[Data for processing — start]

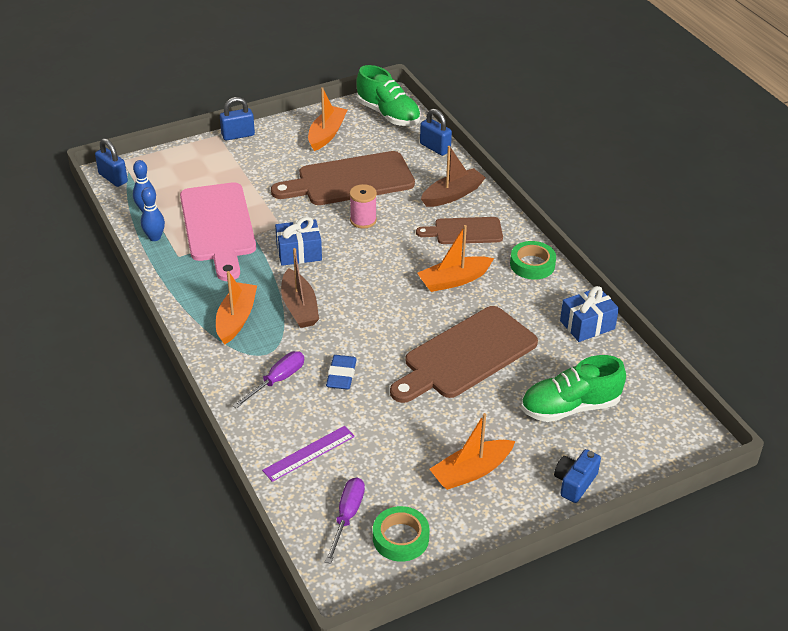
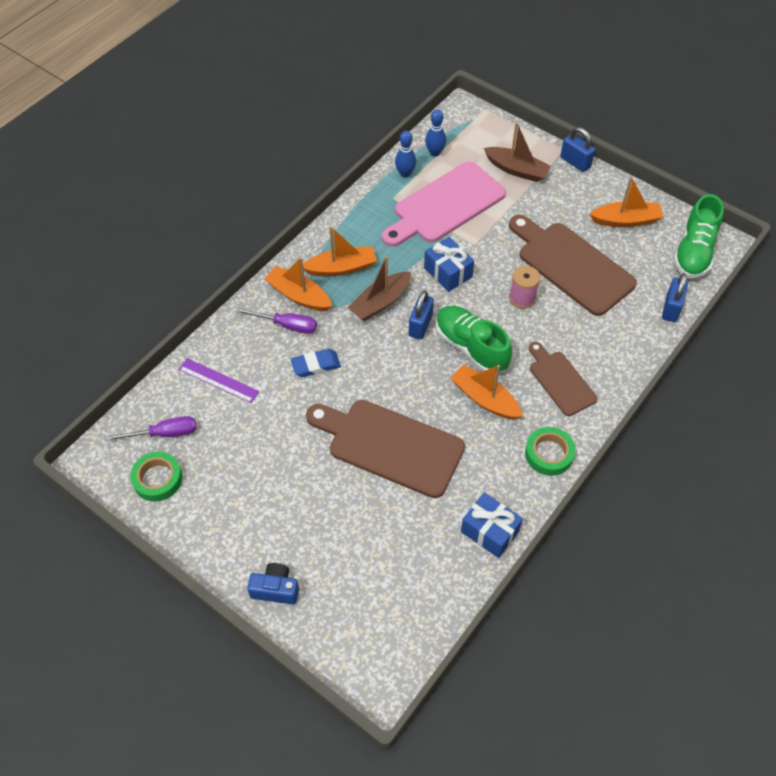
camera: 65 degrees right, 15 degrees up
blue padlock [95,138,128,187] -> blue padlock moved to [409,290,434,340]
brown boat [421,146,486,207] -> brown boat moved to [484,122,551,182]
orange boat [429,413,515,490] -> orange boat moved to [264,257,332,311]
green shoe [521,355,626,422] -> green shoe moved to [436,306,512,374]

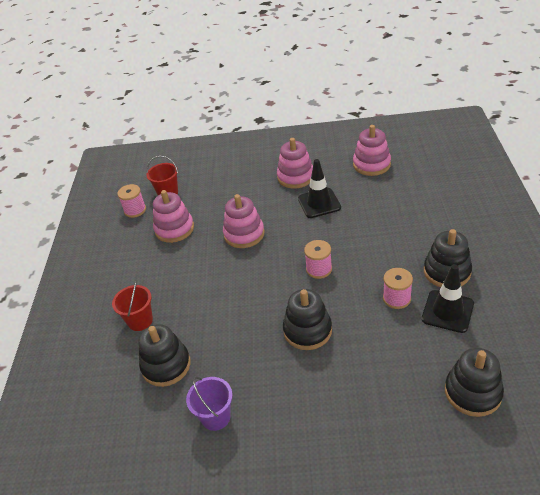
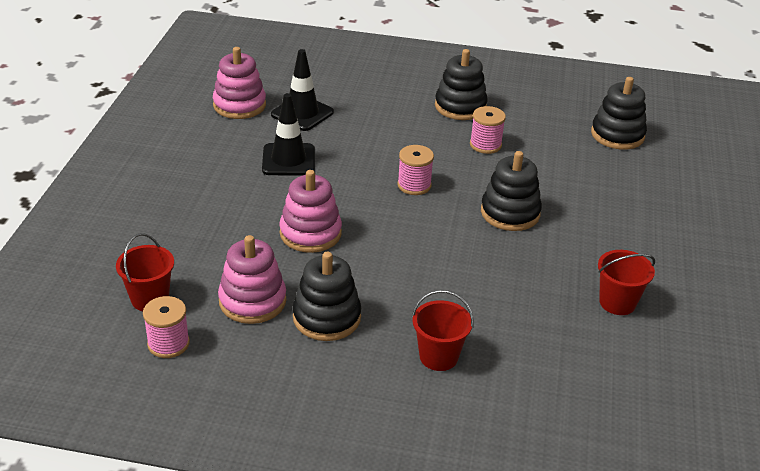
camera: 85 degrees left, 5 degrees down
black stacking toy [138,324,191,387] -> black stacking toy moved to [293,252,361,341]
purple bucket [186,377,233,431] -> red bucket [598,250,655,315]
pink stacking toy [277,138,313,188] -> none
black traffic cone [422,264,474,333] -> black traffic cone moved to [271,49,334,131]

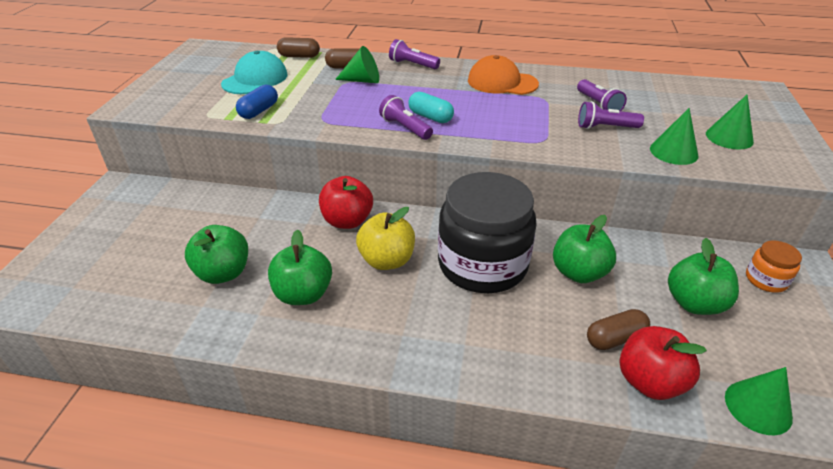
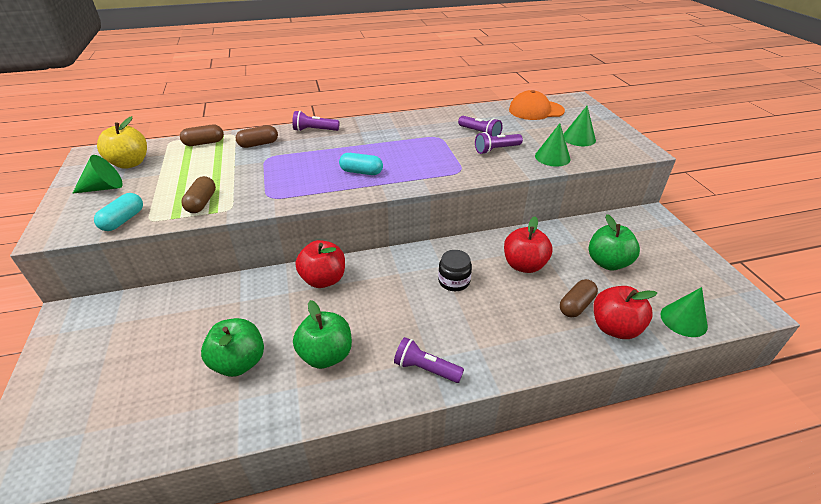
camera: 25 degrees left, 0 degrees up
turquoise cap [221,51,288,94] -> none
blue capsule [236,85,278,119] -> brown capsule [181,176,216,213]
green cone [335,46,379,83] -> green cone moved to [72,155,123,194]
yellow apple [356,207,415,270] -> yellow apple moved to [97,116,147,169]
purple flashlight [379,95,433,140] -> purple flashlight moved to [394,337,464,383]
black jar [438,172,537,293] -> black jar [438,250,472,291], size x0.43
orange cap [468,55,539,95] -> orange cap moved to [509,90,565,120]
green apple [553,215,616,283] -> red apple [504,216,552,273]
orange jar [746,240,802,293] -> none
none -> turquoise capsule [94,193,143,231]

[Data for processing — finish]

_Exercise aim_
Give back an exact repeat of the lines from the top of the data through the line that holds "orange jar [746,240,802,293] -> none", both included, and omit pictures.

_Task answer_
camera: 65 degrees right, 15 degrees up
blue padlock [95,138,128,187] -> blue padlock moved to [409,290,434,340]
brown boat [421,146,486,207] -> brown boat moved to [484,122,551,182]
orange boat [429,413,515,490] -> orange boat moved to [264,257,332,311]
green shoe [521,355,626,422] -> green shoe moved to [436,306,512,374]

camera: 85 degrees left, 5 degrees down
black stacking toy [138,324,191,387] -> black stacking toy moved to [293,252,361,341]
purple bucket [186,377,233,431] -> red bucket [598,250,655,315]
pink stacking toy [277,138,313,188] -> none
black traffic cone [422,264,474,333] -> black traffic cone moved to [271,49,334,131]

camera: 25 degrees left, 0 degrees up
turquoise cap [221,51,288,94] -> none
blue capsule [236,85,278,119] -> brown capsule [181,176,216,213]
green cone [335,46,379,83] -> green cone moved to [72,155,123,194]
yellow apple [356,207,415,270] -> yellow apple moved to [97,116,147,169]
purple flashlight [379,95,433,140] -> purple flashlight moved to [394,337,464,383]
black jar [438,172,537,293] -> black jar [438,250,472,291], size x0.43
orange cap [468,55,539,95] -> orange cap moved to [509,90,565,120]
green apple [553,215,616,283] -> red apple [504,216,552,273]
orange jar [746,240,802,293] -> none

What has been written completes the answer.